*Source information*:

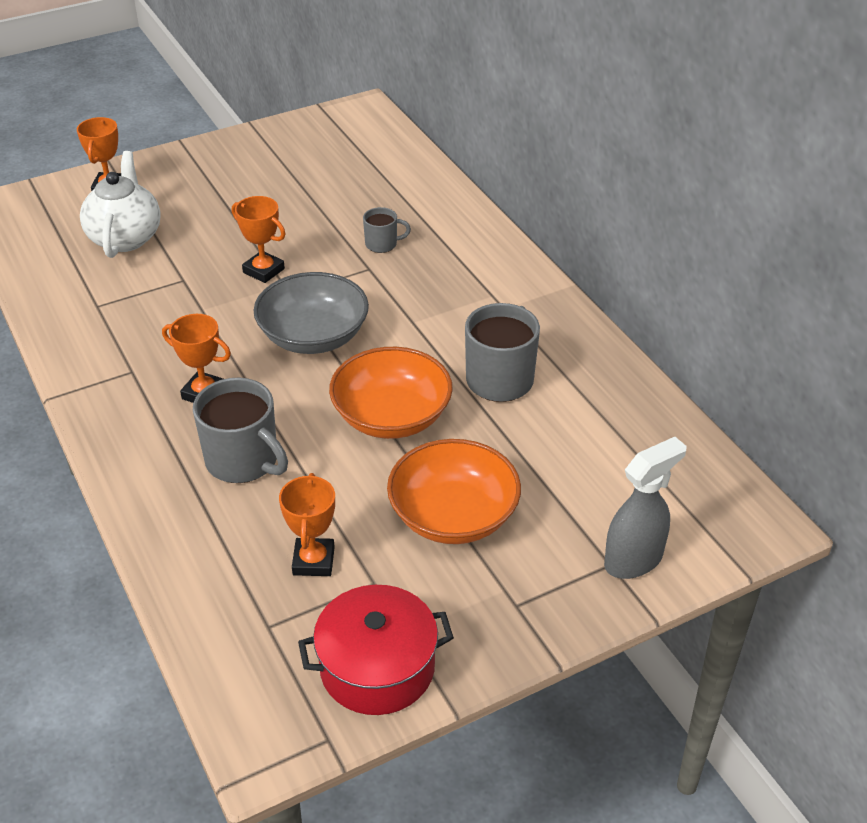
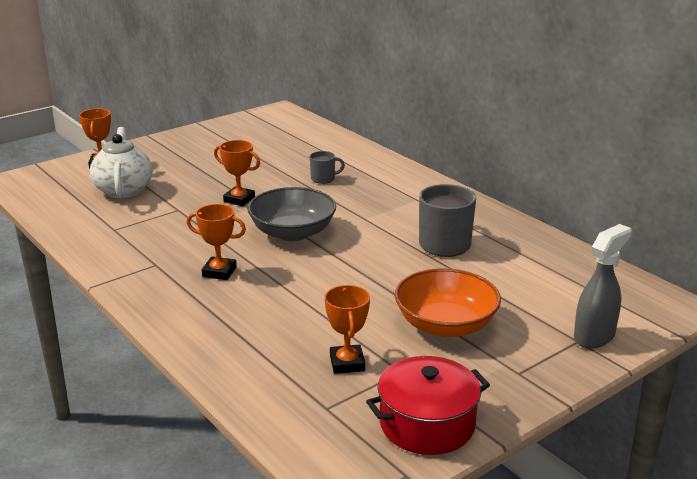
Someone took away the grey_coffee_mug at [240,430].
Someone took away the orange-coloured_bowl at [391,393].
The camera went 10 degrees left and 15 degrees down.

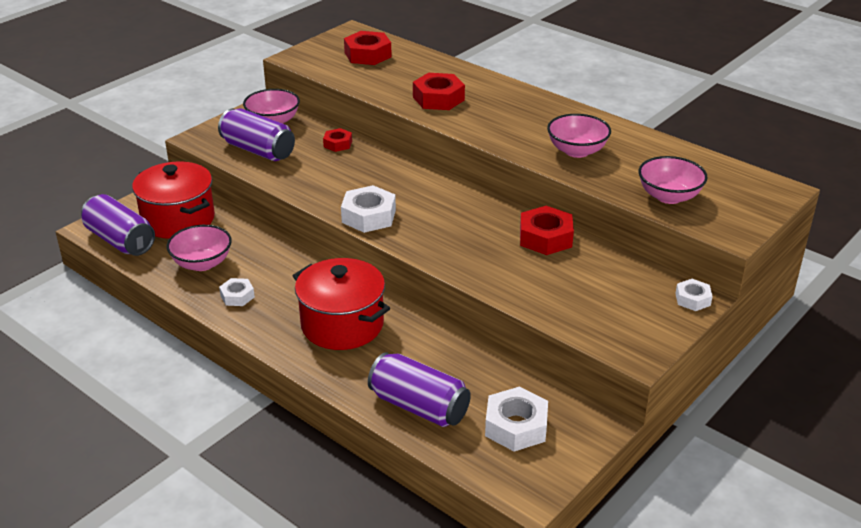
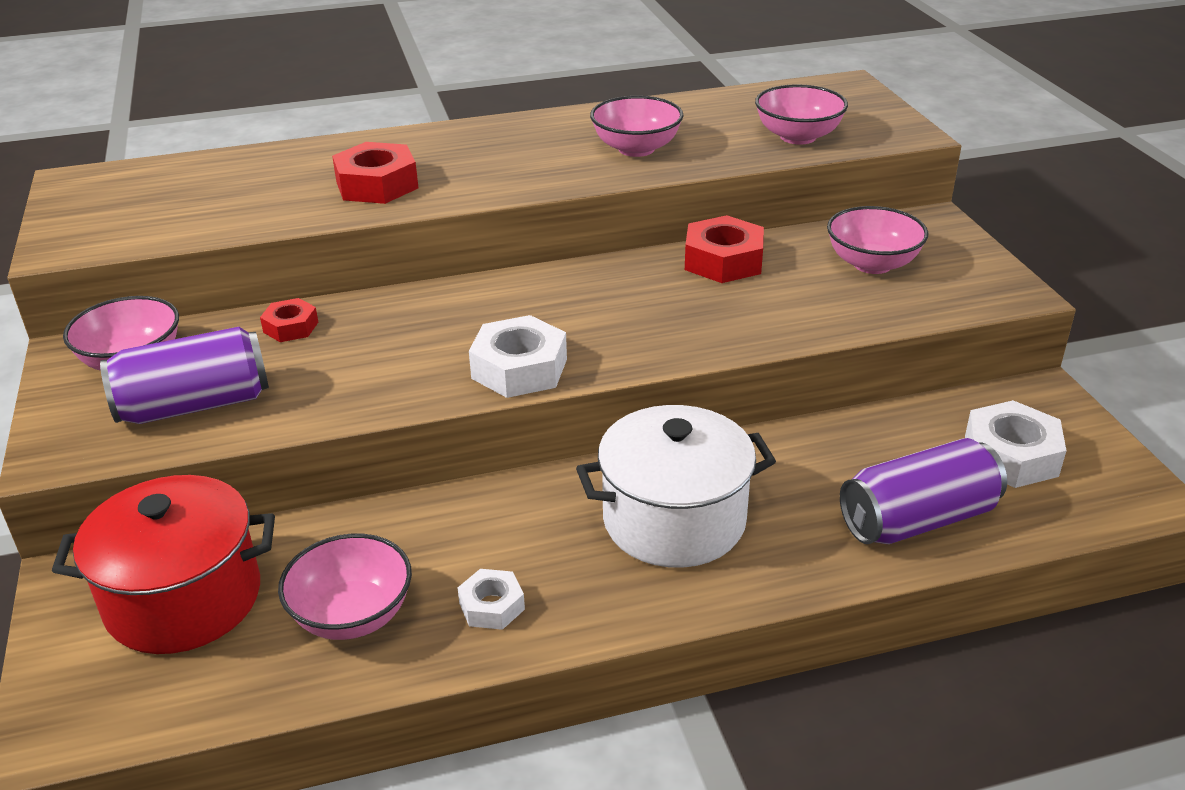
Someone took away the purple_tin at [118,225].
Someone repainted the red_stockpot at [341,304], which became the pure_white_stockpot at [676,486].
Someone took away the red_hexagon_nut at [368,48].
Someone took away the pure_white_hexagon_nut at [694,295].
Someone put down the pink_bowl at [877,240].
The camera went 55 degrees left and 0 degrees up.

*Your goal*: State how many lines in the records above contain the word "camera". Write the number alone.

*Solution to this exercise*: 2